→ **TASK BRIEF**
Please repeat exactly the lines below from the one containing "brown cupcake: 4 -> 3" down to the one containing "white carrot: 5 -> 2", both included, and nothing else.

→ **RECORD EXCERPTS**
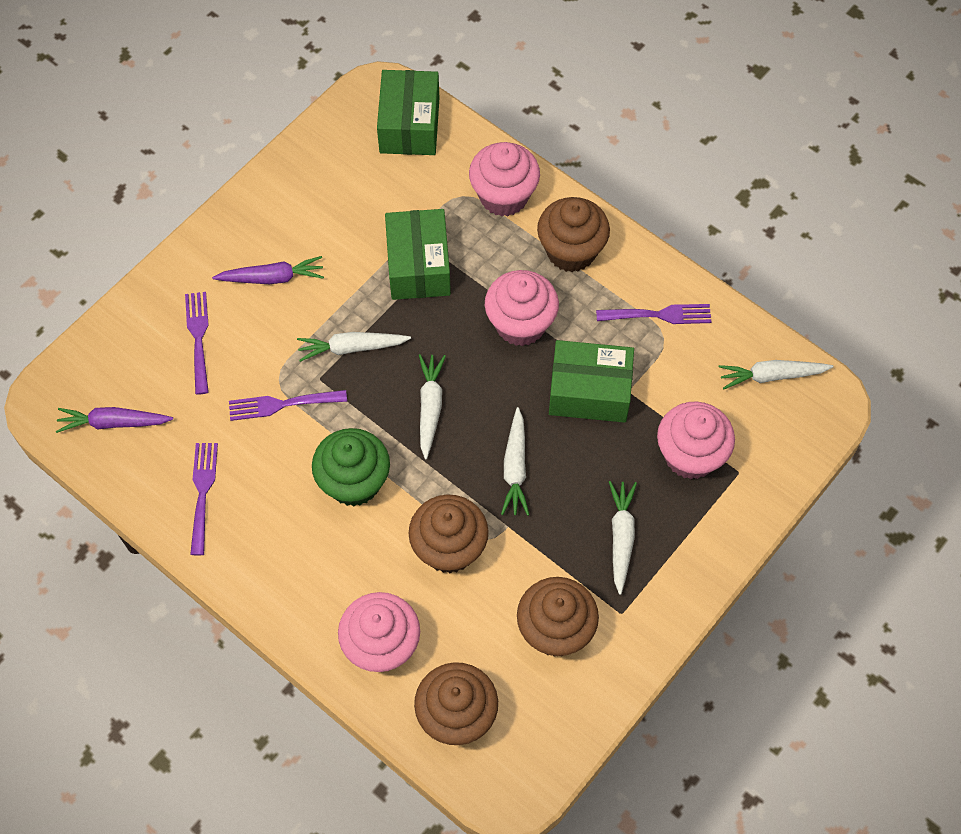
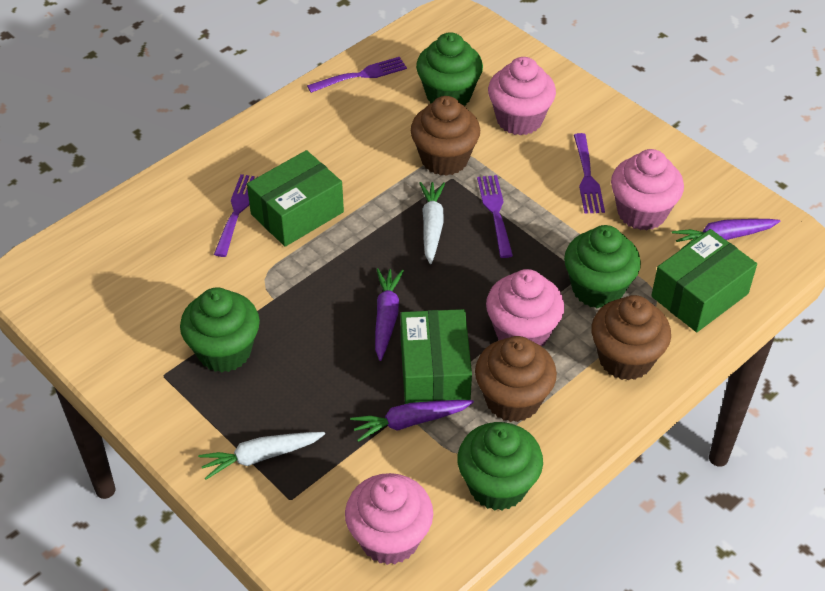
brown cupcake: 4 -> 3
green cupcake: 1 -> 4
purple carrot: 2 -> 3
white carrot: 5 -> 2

--

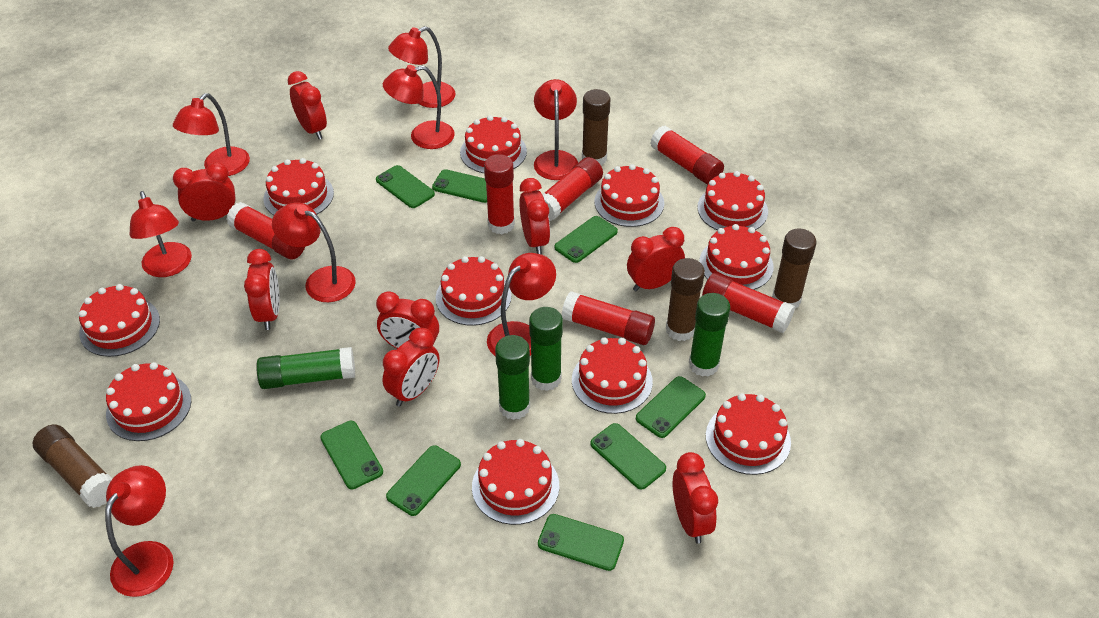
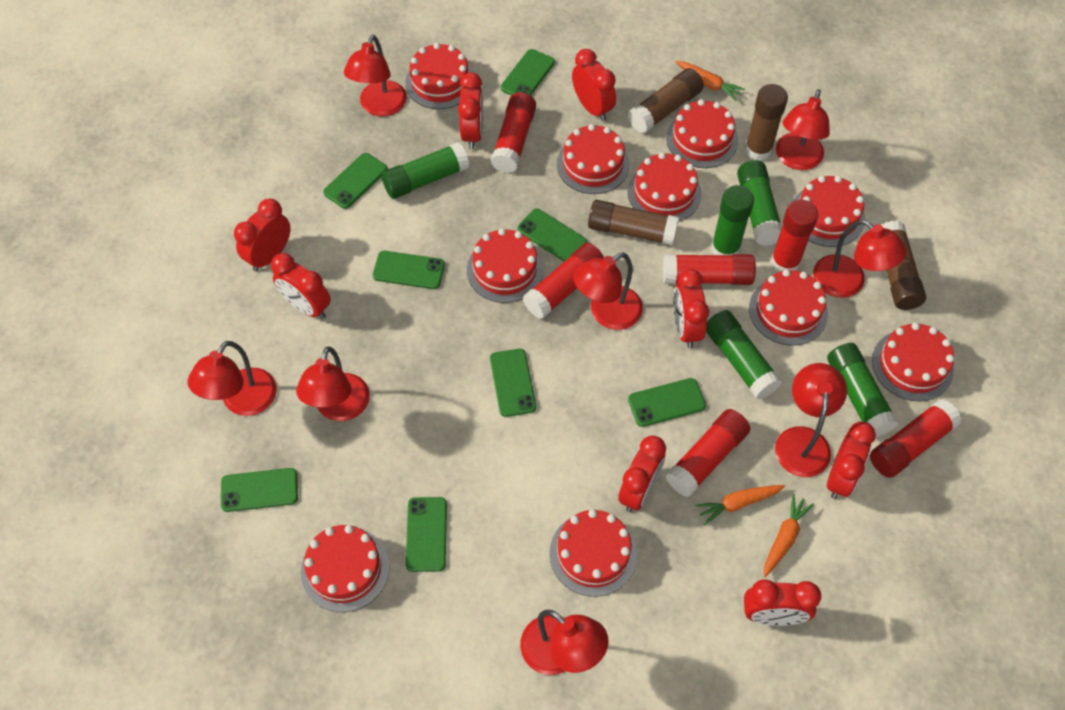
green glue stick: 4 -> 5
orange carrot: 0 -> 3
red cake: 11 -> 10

→ **RESULT OF THE TASK**
brown cupcake: 4 -> 3
green cupcake: 1 -> 4
purple carrot: 2 -> 3
white carrot: 5 -> 2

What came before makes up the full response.